> **Dataset excerpt**:
# # #

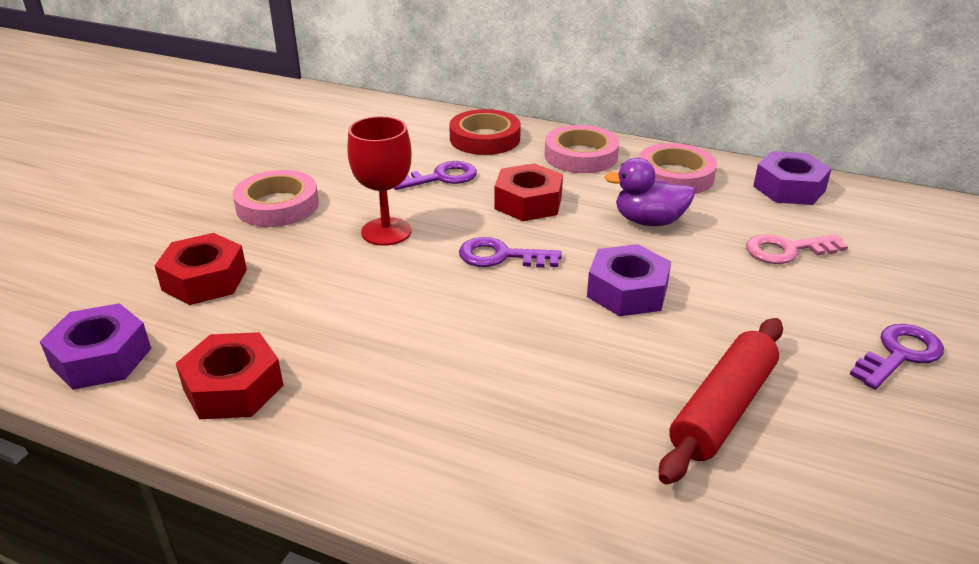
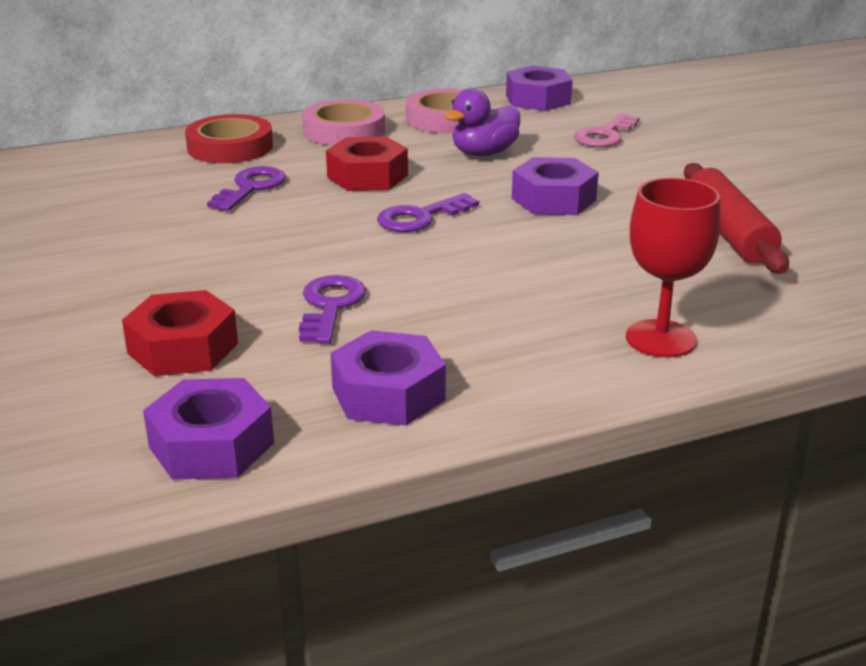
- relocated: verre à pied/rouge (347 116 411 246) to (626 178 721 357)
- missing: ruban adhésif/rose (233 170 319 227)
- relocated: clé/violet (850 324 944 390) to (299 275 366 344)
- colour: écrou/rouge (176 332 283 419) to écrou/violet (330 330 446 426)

# # #

> **Action item**: What lines of the listing above hold "relocated"? Copy all of them.

> **Answer to the exercise**:
- relocated: verre à pied/rouge (347 116 411 246) to (626 178 721 357)
- relocated: clé/violet (850 324 944 390) to (299 275 366 344)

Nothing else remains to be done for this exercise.